### TASK TO COMPLETE
Reproduce every line of the records below word for word, leaving out the pictures.

### INPUT FOR THIS TASK
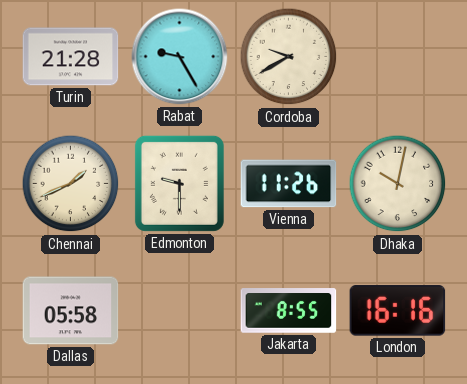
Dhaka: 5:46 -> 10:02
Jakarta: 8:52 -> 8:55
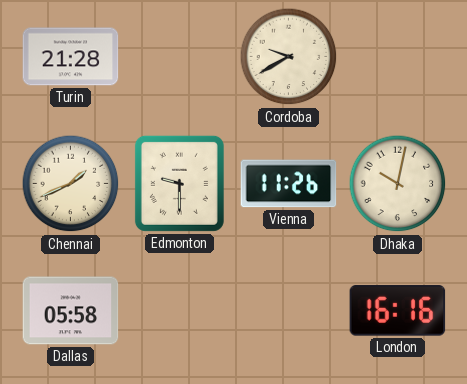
Rabat: 9:25 -> none
Jakarta: 8:55 -> none
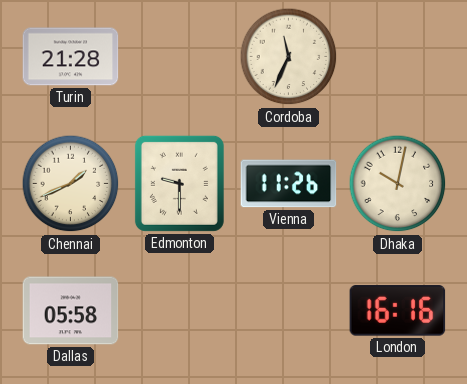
Cordoba: 9:40 -> 11:34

### RESPONSE FOR THIS EXERCISE
Dhaka: 5:46 -> 10:02
Jakarta: 8:52 -> 8:55
Rabat: 9:25 -> none
Jakarta: 8:55 -> none
Cordoba: 9:40 -> 11:34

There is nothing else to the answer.